**EXERCISE MATERIAL**:
☆ ☆ ☆
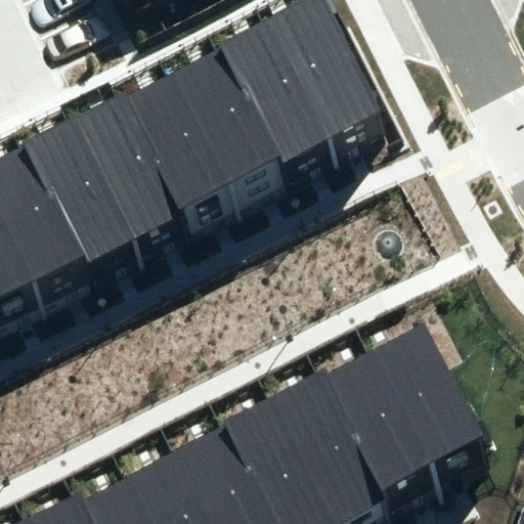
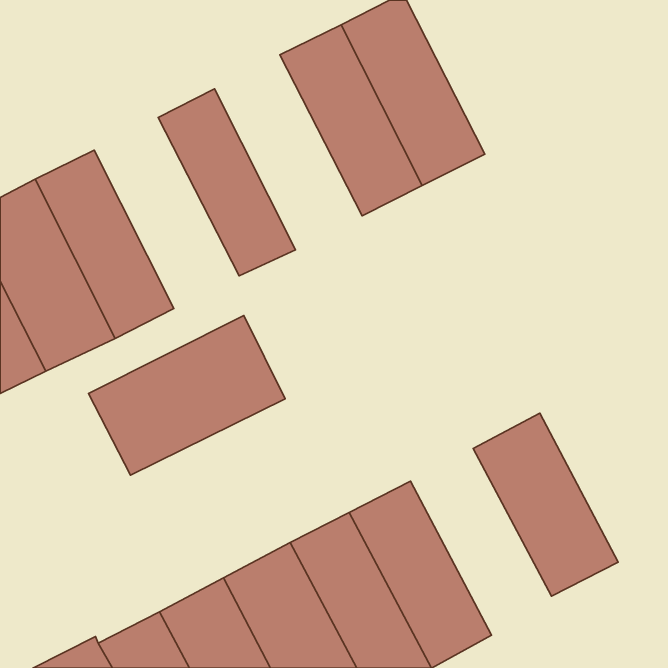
building: [168,43,283,195] -> none
building: [74,92,187,242] -> none
building: none -> [88,316,285,475]
building: [321,351,434,497] -> none

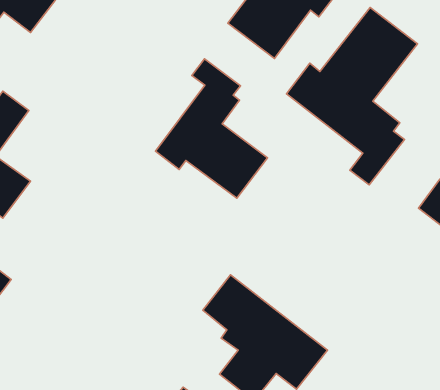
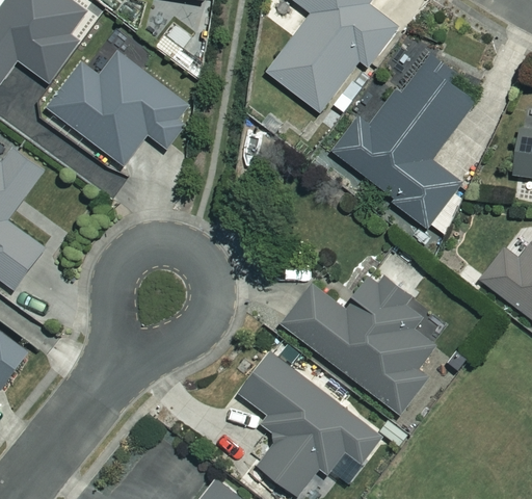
building: none -> [47,51,188,164]
building: [155,59,268,198] -> none
building: none -> [282,270,435,413]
☆ ☆ ☆
**GOAL OF THE EXERCISE**: Could you return exactly the lines starting with the one that contains "building: none -> [88,316,285,475]" and ending with the last line of the data above? Leave the pictures out.

**YOUR SOLUTION**:
building: none -> [88,316,285,475]
building: [321,351,434,497] -> none

building: none -> [47,51,188,164]
building: [155,59,268,198] -> none
building: none -> [282,270,435,413]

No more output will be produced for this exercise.